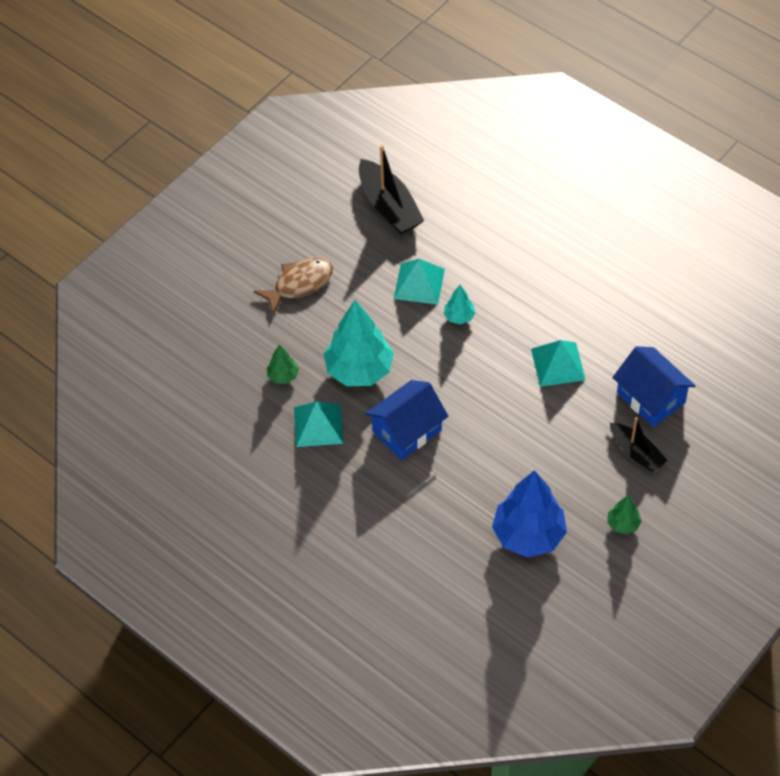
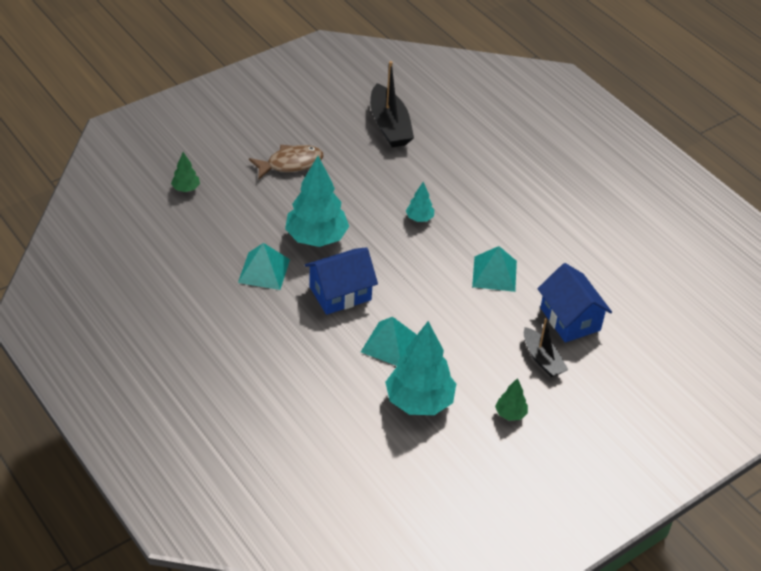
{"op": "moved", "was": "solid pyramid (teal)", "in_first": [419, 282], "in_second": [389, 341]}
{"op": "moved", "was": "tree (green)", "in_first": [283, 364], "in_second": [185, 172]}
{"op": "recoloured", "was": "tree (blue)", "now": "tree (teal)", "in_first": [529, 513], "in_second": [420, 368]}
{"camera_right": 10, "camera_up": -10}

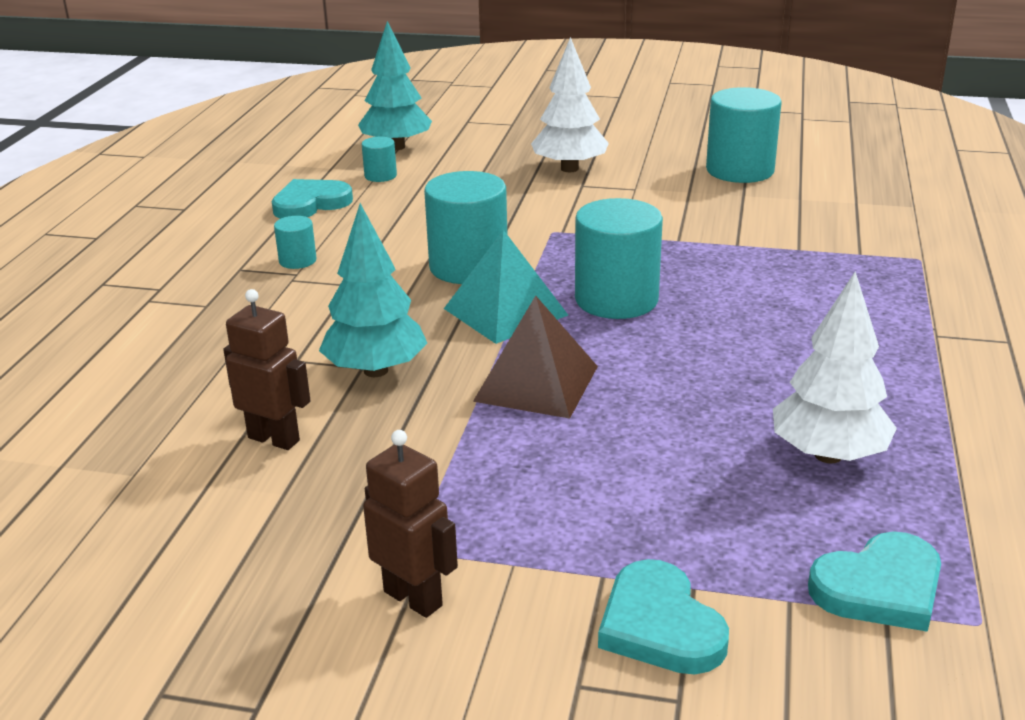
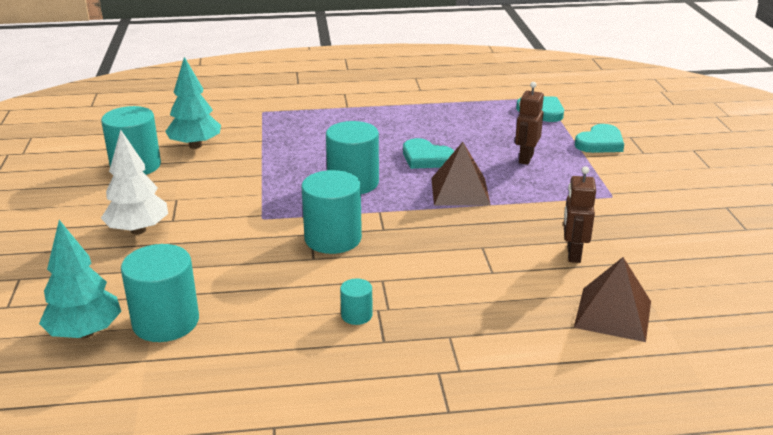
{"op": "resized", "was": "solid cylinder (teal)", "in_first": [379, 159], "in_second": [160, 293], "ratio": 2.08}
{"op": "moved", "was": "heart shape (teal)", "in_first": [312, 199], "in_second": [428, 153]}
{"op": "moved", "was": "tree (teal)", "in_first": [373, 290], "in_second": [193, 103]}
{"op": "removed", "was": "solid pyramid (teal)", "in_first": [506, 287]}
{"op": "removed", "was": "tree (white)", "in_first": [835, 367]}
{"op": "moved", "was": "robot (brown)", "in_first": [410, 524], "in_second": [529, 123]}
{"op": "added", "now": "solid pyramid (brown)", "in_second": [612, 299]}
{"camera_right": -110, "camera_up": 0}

Action item
Where a picture appears in the listing above, skip it and set down all the rest exactly.

Answer space
{"op": "moved", "was": "solid pyramid (teal)", "in_first": [419, 282], "in_second": [389, 341]}
{"op": "moved", "was": "tree (green)", "in_first": [283, 364], "in_second": [185, 172]}
{"op": "recoloured", "was": "tree (blue)", "now": "tree (teal)", "in_first": [529, 513], "in_second": [420, 368]}
{"camera_right": 10, "camera_up": -10}

{"op": "resized", "was": "solid cylinder (teal)", "in_first": [379, 159], "in_second": [160, 293], "ratio": 2.08}
{"op": "moved", "was": "heart shape (teal)", "in_first": [312, 199], "in_second": [428, 153]}
{"op": "moved", "was": "tree (teal)", "in_first": [373, 290], "in_second": [193, 103]}
{"op": "removed", "was": "solid pyramid (teal)", "in_first": [506, 287]}
{"op": "removed", "was": "tree (white)", "in_first": [835, 367]}
{"op": "moved", "was": "robot (brown)", "in_first": [410, 524], "in_second": [529, 123]}
{"op": "added", "now": "solid pyramid (brown)", "in_second": [612, 299]}
{"camera_right": -110, "camera_up": 0}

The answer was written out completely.